• MATERIAL TO PROCESS:

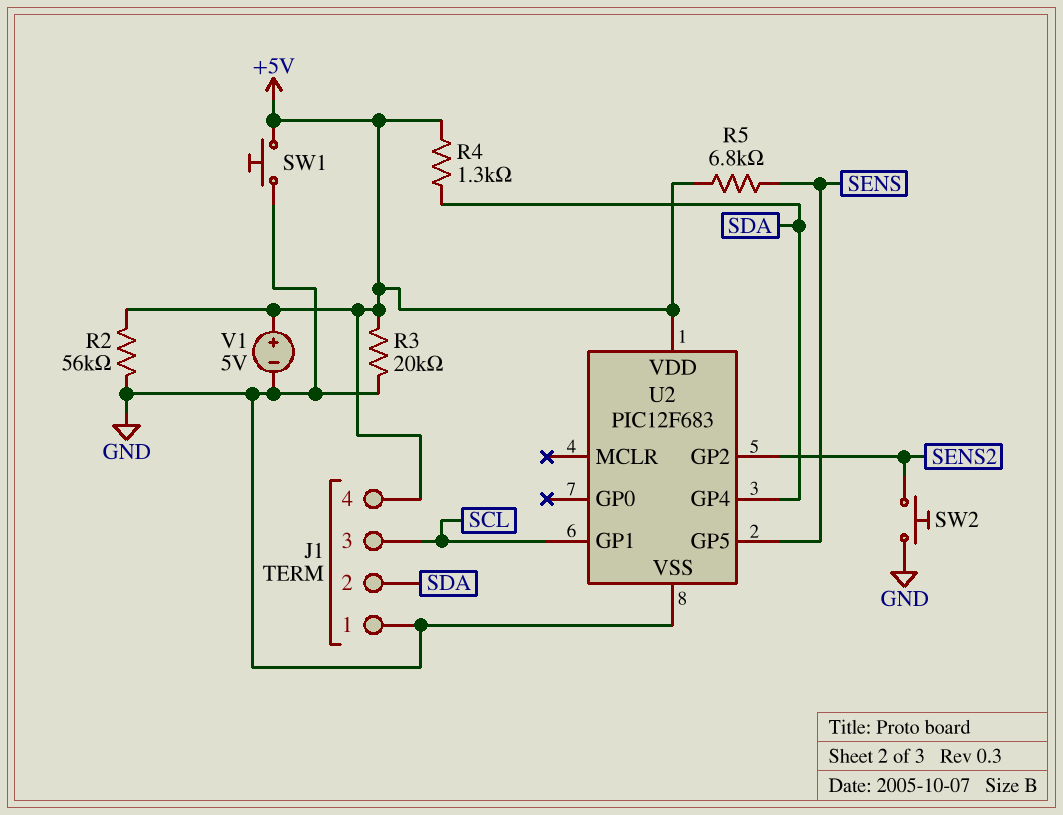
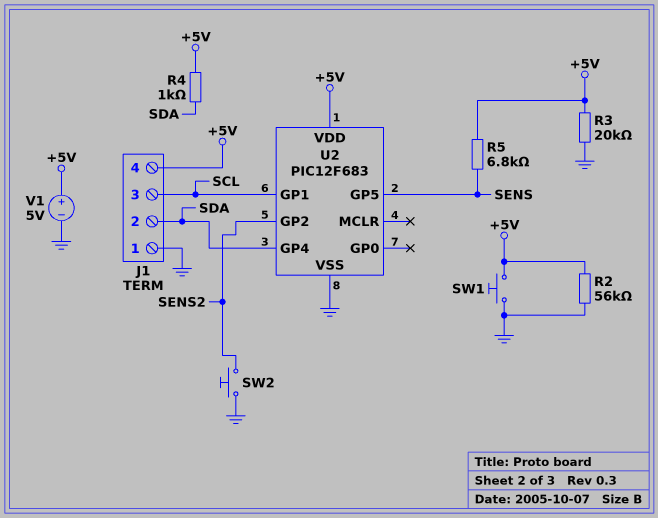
R4: 1.3k (+5V, SDA) -> 1k (+5V, SDA)

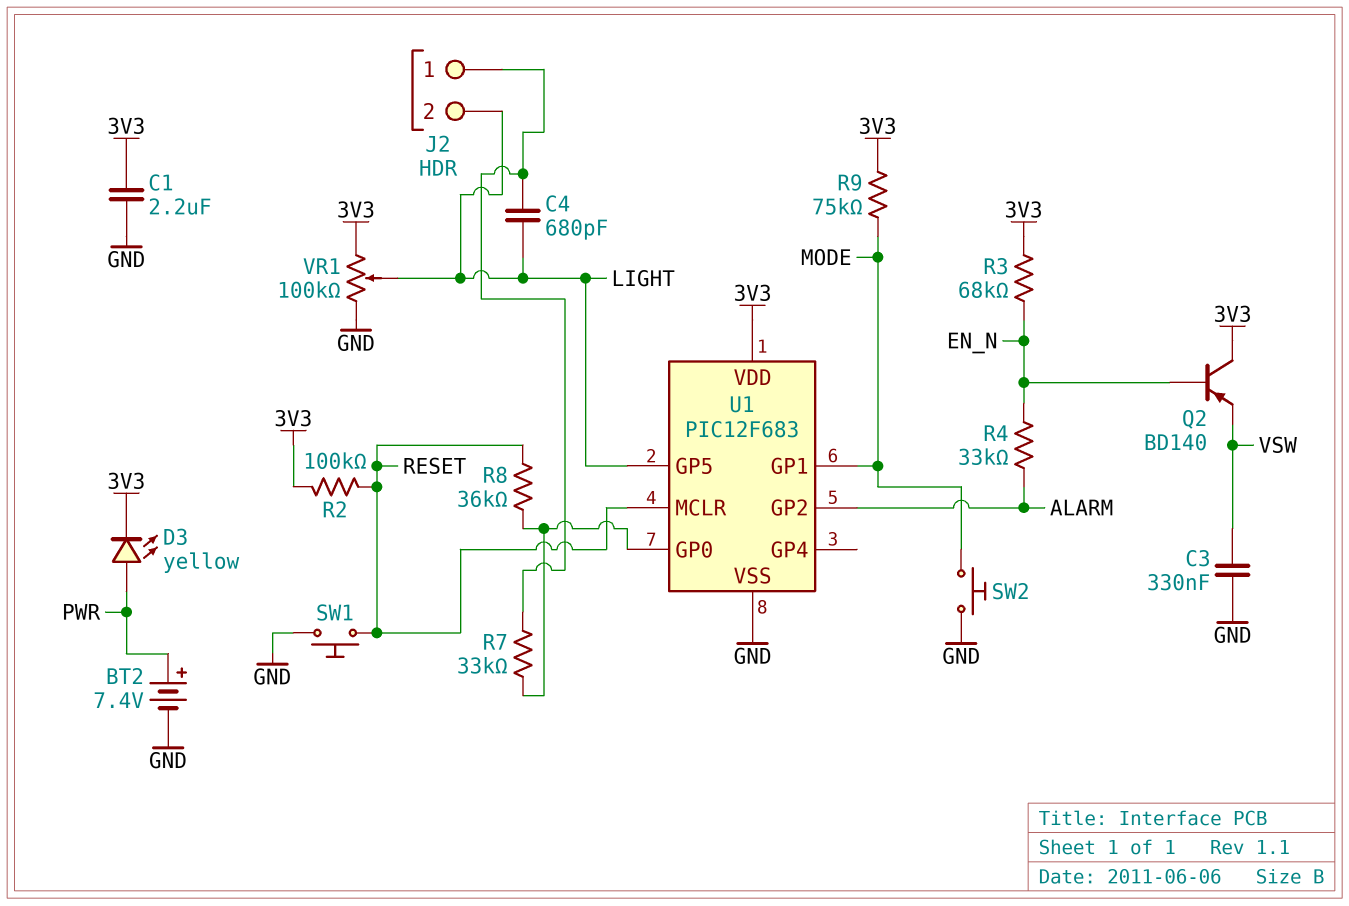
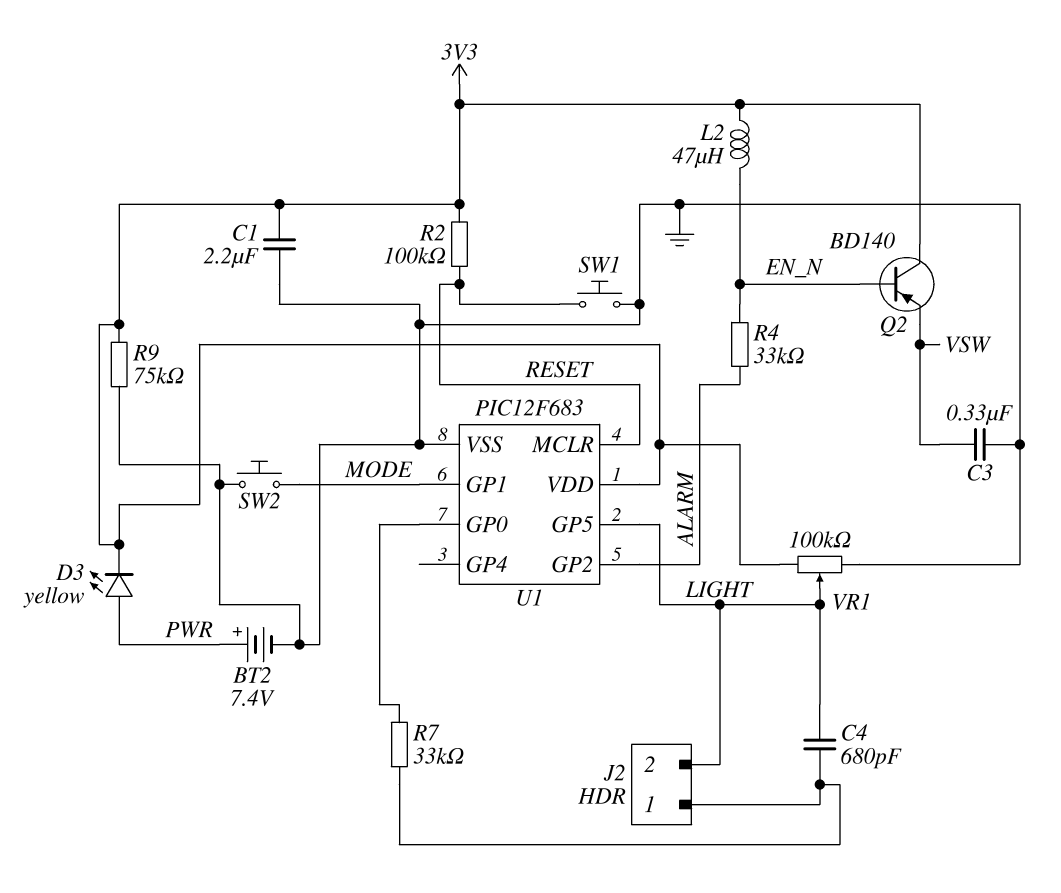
L2: none -> 47uH (3V3, EN_N)
R3: 68k (3V3, EN_N) -> none
R8: 36k (RESET, U1/GP0) -> none
R9: 75k (3V3, MODE) -> 75k (3V3, GND)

• YOUR INSTRUCTIONS: Read through the entries, then copy every line where the string "none" is found.

• SOLUTION FOR THIS PROBLEM:
L2: none -> 47uH (3V3, EN_N)
R3: 68k (3V3, EN_N) -> none
R8: 36k (RESET, U1/GP0) -> none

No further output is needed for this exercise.